[Task material — start]

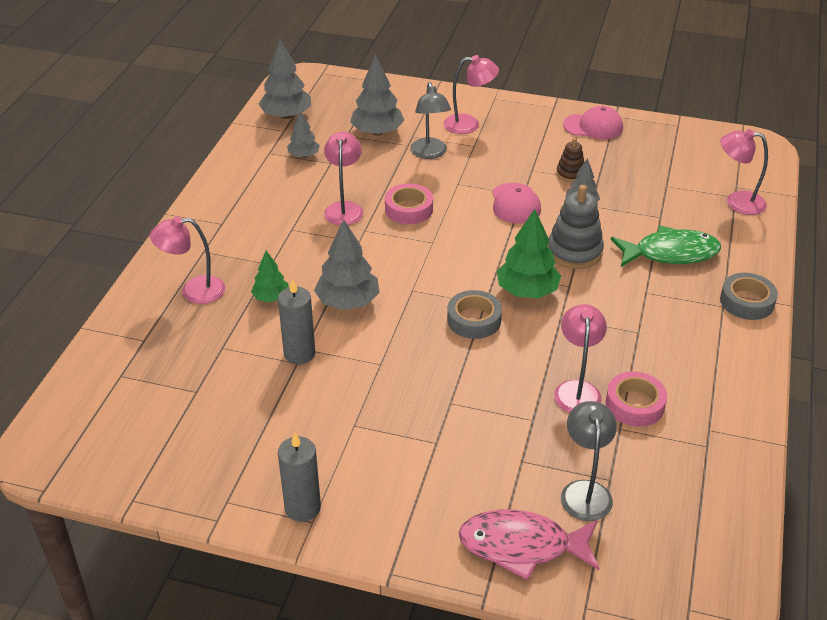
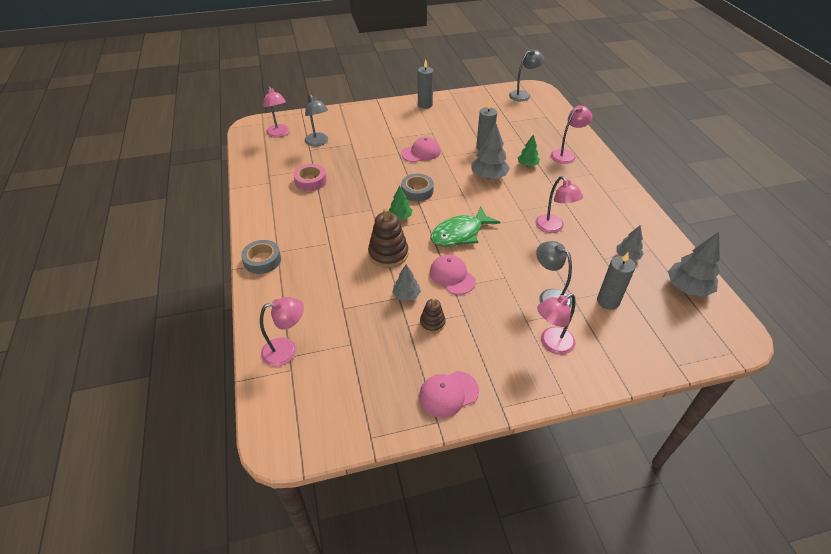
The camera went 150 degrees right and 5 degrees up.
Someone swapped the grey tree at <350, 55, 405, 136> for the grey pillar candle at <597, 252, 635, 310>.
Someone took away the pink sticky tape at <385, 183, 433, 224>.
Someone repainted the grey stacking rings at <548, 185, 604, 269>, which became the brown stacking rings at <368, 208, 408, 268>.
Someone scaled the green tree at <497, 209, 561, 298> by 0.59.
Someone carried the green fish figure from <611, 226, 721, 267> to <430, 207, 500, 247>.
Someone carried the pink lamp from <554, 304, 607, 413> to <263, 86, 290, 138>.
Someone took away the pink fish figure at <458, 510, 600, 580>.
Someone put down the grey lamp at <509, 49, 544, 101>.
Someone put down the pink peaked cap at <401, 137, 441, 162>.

[Task material — finish]

▶ [Task item]
Only the lines from the one containing "Someone carried the pink" through the final line of the data belong in the answer, repeated exactly.

▶ [Problem solution]
Someone carried the pink lamp from <554, 304, 607, 413> to <263, 86, 290, 138>.
Someone took away the pink fish figure at <458, 510, 600, 580>.
Someone put down the grey lamp at <509, 49, 544, 101>.
Someone put down the pink peaked cap at <401, 137, 441, 162>.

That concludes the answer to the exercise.